## TASK STATEMENT
The listing below should be reproduced precisely, except for its images.
• • • • •
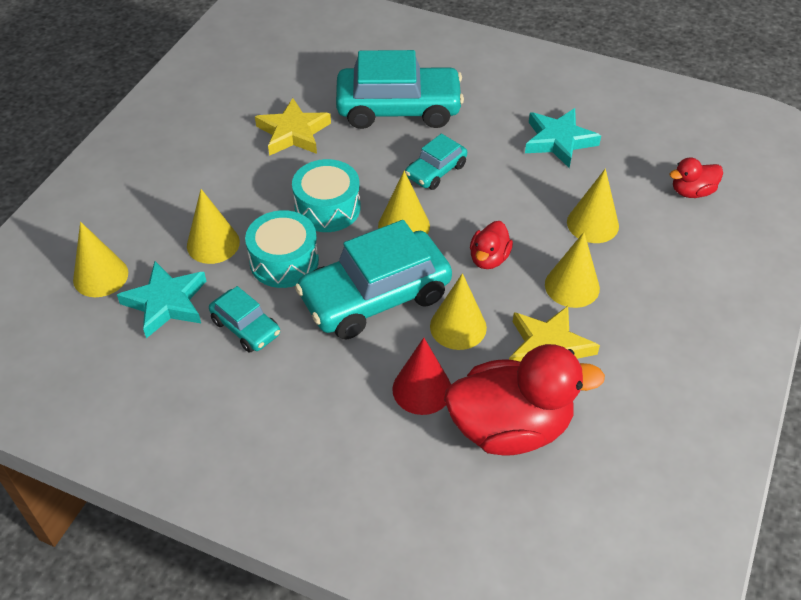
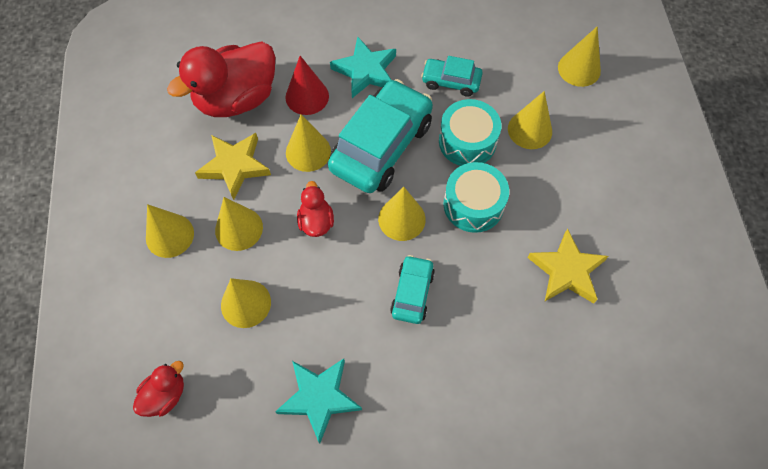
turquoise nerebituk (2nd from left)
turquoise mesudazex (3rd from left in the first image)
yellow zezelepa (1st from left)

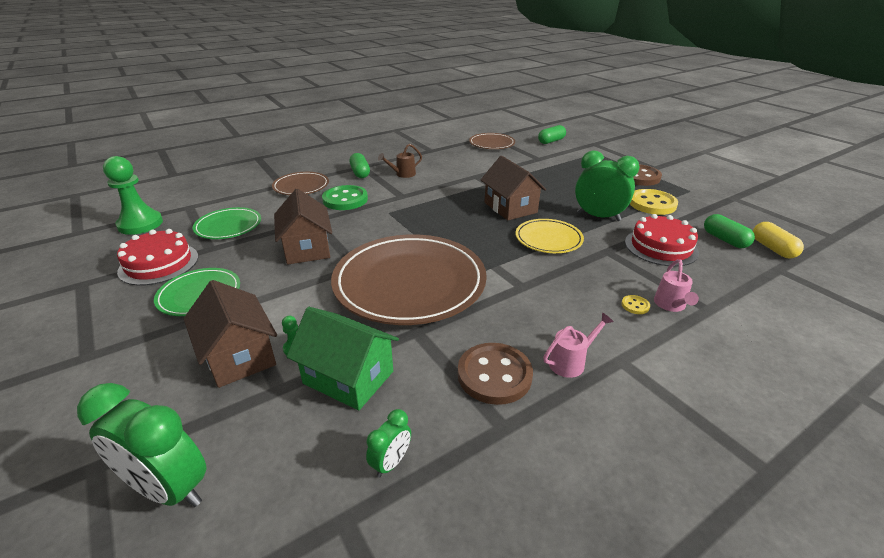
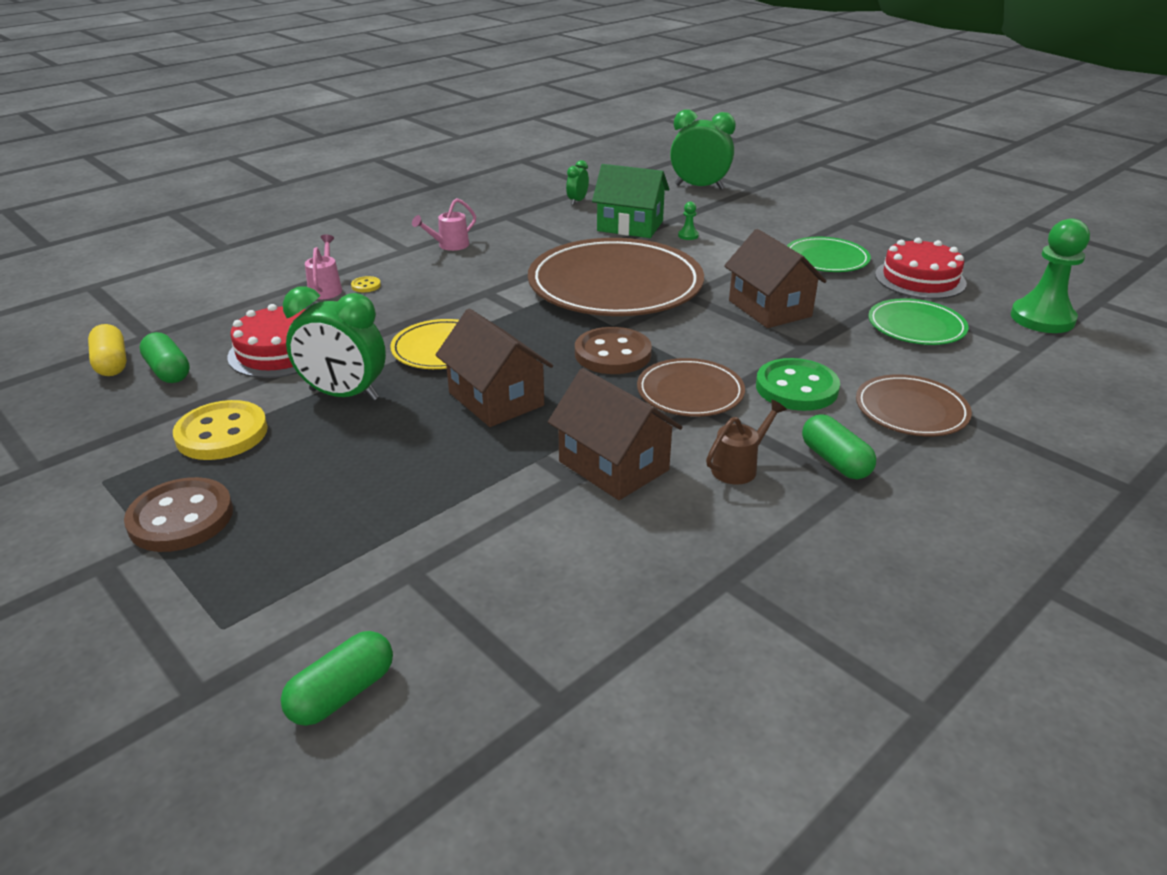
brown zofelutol (2nd from left)
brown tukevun (2nd from left)
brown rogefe (2nd from left)

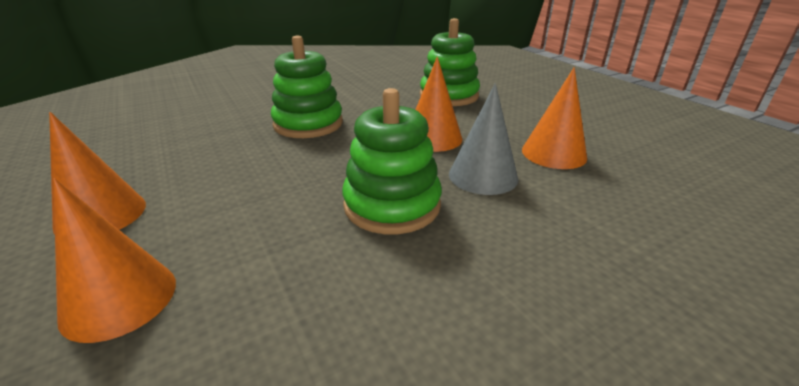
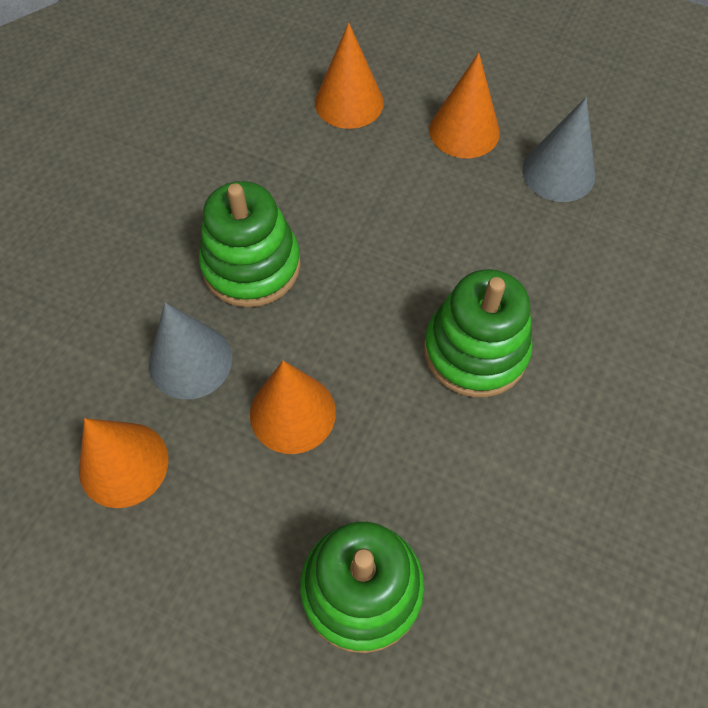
grey zezelepa (2nd from left)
• • • • •
## ANSWER TO THIS TASK
turquoise nerebituk (2nd from left)
turquoise mesudazex (3rd from left in the first image)
yellow zezelepa (1st from left)

brown zofelutol (2nd from left)
brown tukevun (2nd from left)
brown rogefe (2nd from left)

grey zezelepa (2nd from left)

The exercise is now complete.